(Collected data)
########
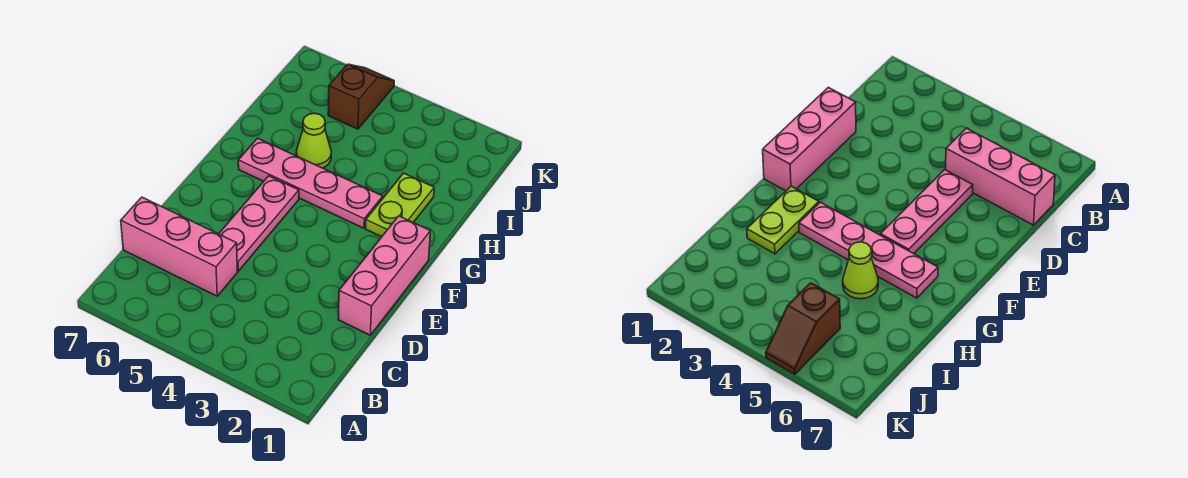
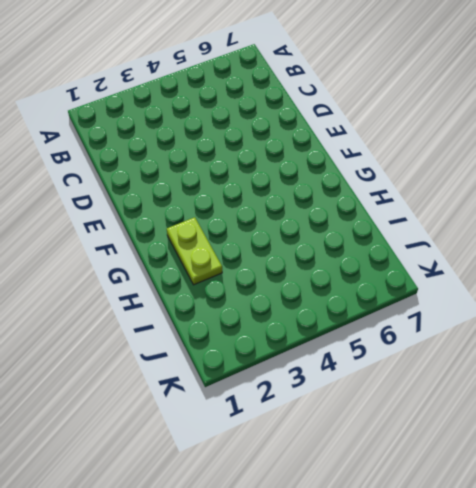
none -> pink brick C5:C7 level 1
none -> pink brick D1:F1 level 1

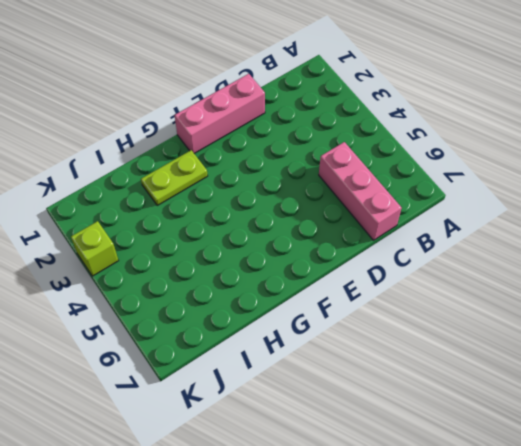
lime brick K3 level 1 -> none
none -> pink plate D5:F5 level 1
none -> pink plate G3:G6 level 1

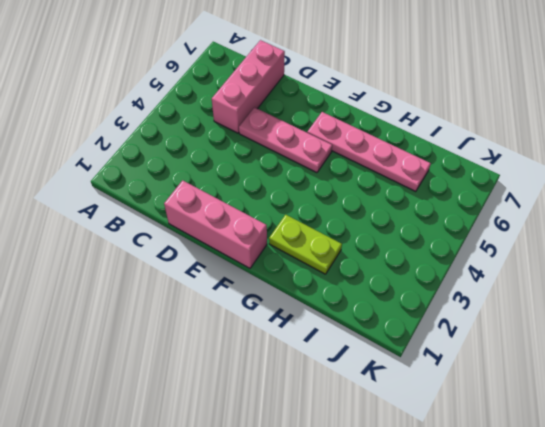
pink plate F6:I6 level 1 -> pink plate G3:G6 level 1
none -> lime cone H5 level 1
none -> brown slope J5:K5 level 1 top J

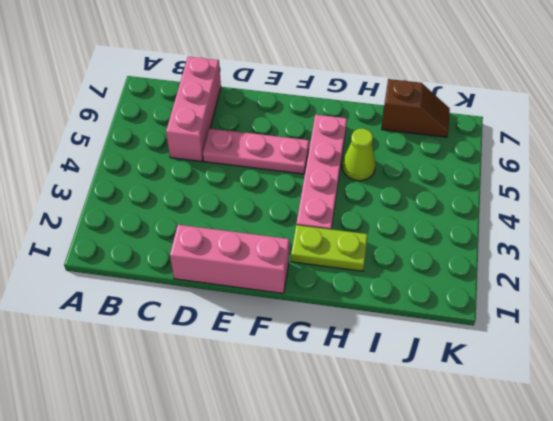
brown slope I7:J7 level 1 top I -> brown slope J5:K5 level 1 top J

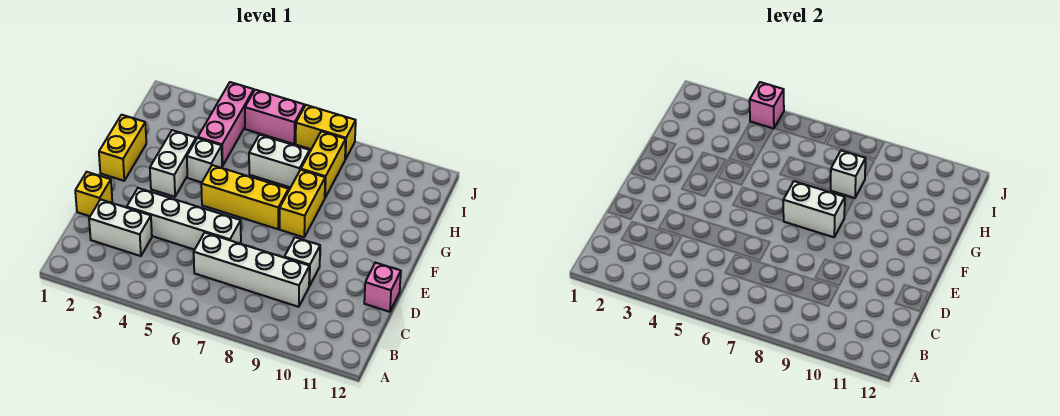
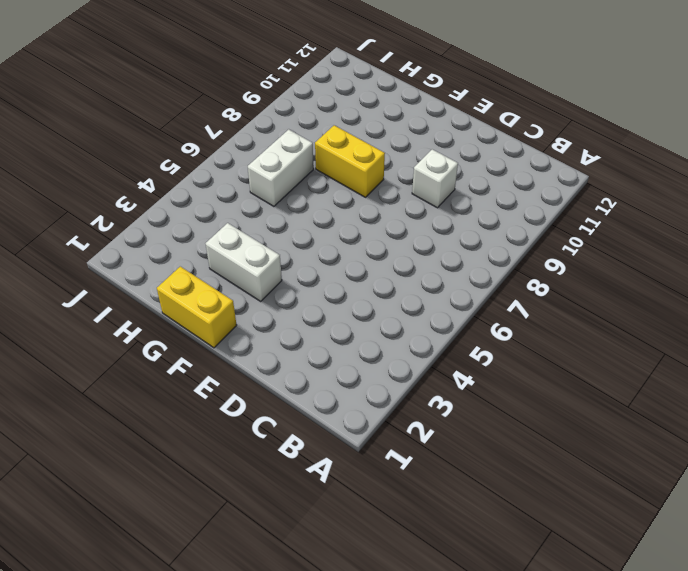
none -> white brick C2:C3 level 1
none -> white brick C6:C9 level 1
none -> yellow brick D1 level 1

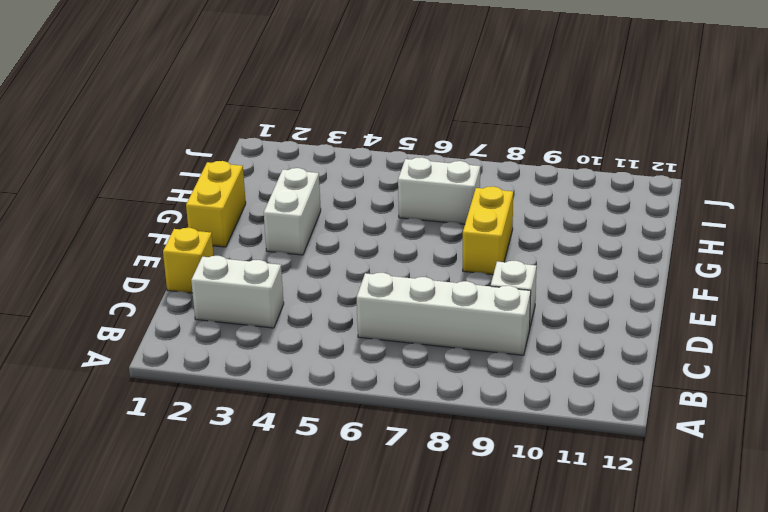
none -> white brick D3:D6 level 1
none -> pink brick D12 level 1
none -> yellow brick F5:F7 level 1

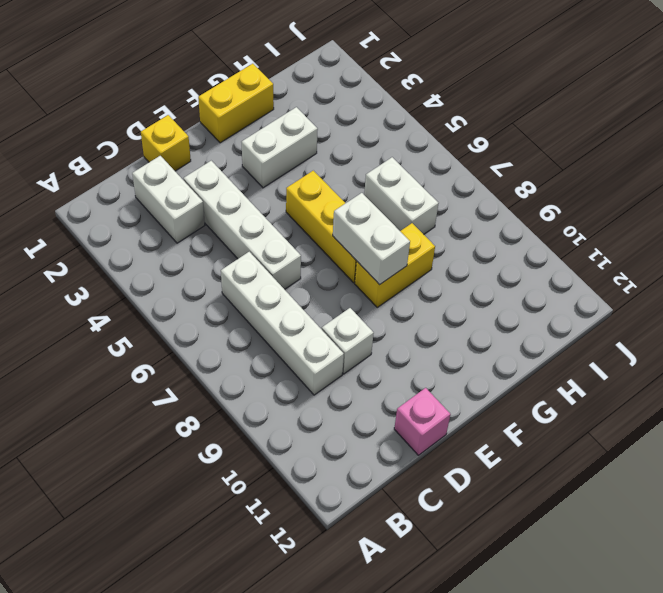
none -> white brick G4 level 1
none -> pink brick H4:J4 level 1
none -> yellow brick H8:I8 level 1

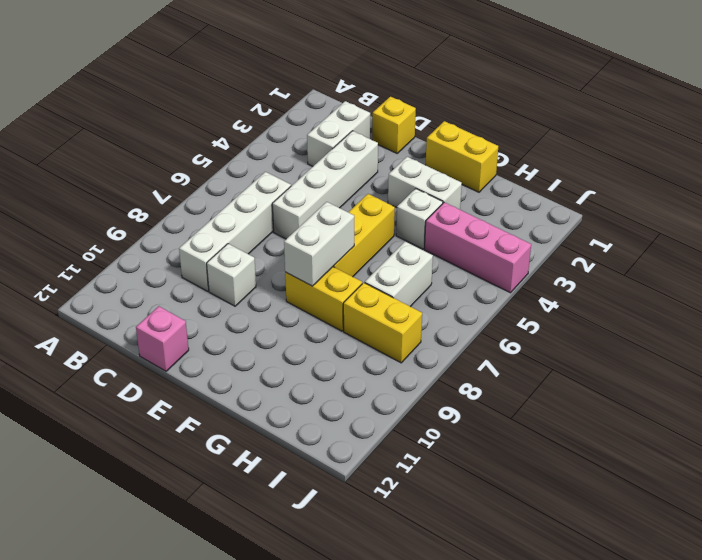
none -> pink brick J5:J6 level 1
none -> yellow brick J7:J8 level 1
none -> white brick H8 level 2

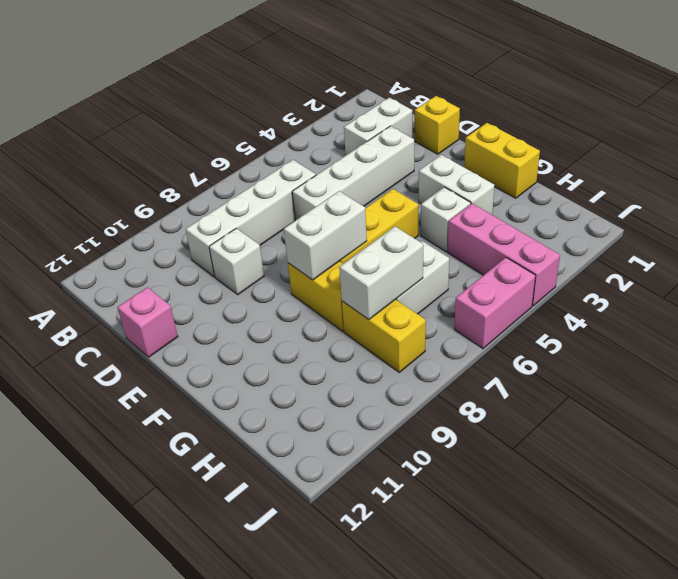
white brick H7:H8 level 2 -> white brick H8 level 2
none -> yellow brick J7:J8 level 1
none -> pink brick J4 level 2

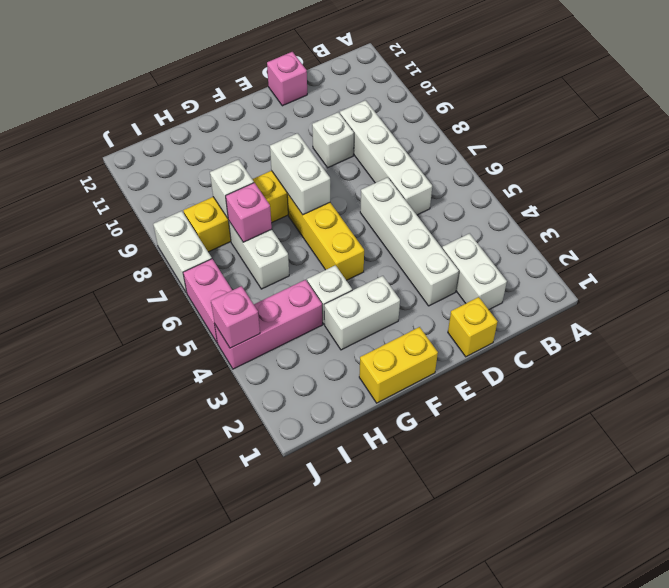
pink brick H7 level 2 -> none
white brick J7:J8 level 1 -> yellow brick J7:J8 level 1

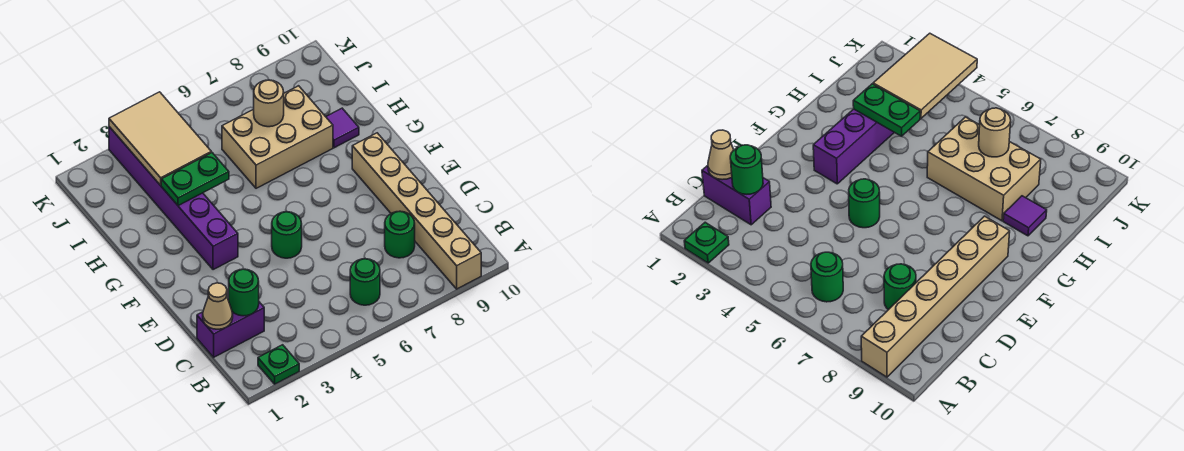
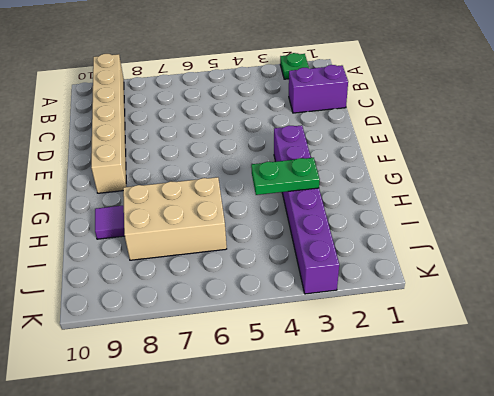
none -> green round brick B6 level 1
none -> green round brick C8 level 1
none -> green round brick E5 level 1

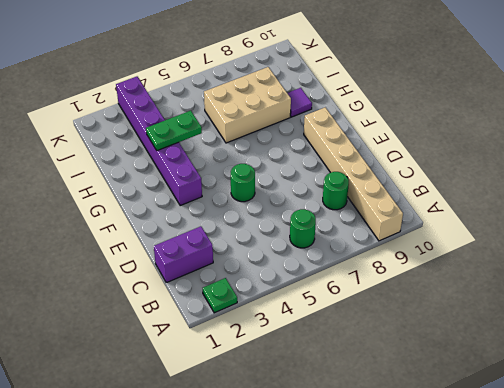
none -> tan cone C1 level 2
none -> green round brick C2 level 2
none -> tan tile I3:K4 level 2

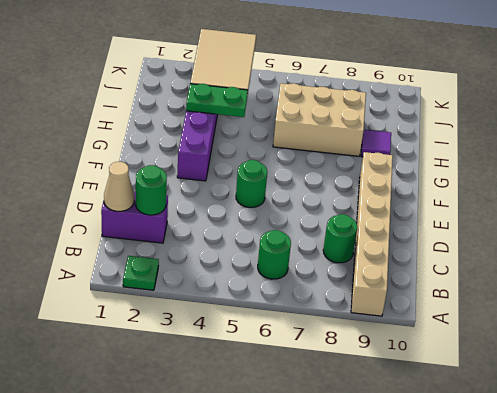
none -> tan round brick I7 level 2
########
• _Your assignment_: Could the entries above be returned verbatim, with no pictures included?

• _Your response_:
none -> pink brick C5:C7 level 1
none -> pink brick D1:F1 level 1

lime brick K3 level 1 -> none
none -> pink plate D5:F5 level 1
none -> pink plate G3:G6 level 1

pink plate F6:I6 level 1 -> pink plate G3:G6 level 1
none -> lime cone H5 level 1
none -> brown slope J5:K5 level 1 top J

brown slope I7:J7 level 1 top I -> brown slope J5:K5 level 1 top J

none -> white brick C2:C3 level 1
none -> white brick C6:C9 level 1
none -> yellow brick D1 level 1

none -> white brick D3:D6 level 1
none -> pink brick D12 level 1
none -> yellow brick F5:F7 level 1

none -> white brick G4 level 1
none -> pink brick H4:J4 level 1
none -> yellow brick H8:I8 level 1

none -> pink brick J5:J6 level 1
none -> yellow brick J7:J8 level 1
none -> white brick H8 level 2

white brick H7:H8 level 2 -> white brick H8 level 2
none -> yellow brick J7:J8 level 1
none -> pink brick J4 level 2

pink brick H7 level 2 -> none
white brick J7:J8 level 1 -> yellow brick J7:J8 level 1

none -> green round brick B6 level 1
none -> green round brick C8 level 1
none -> green round brick E5 level 1

none -> tan cone C1 level 2
none -> green round brick C2 level 2
none -> tan tile I3:K4 level 2

none -> tan round brick I7 level 2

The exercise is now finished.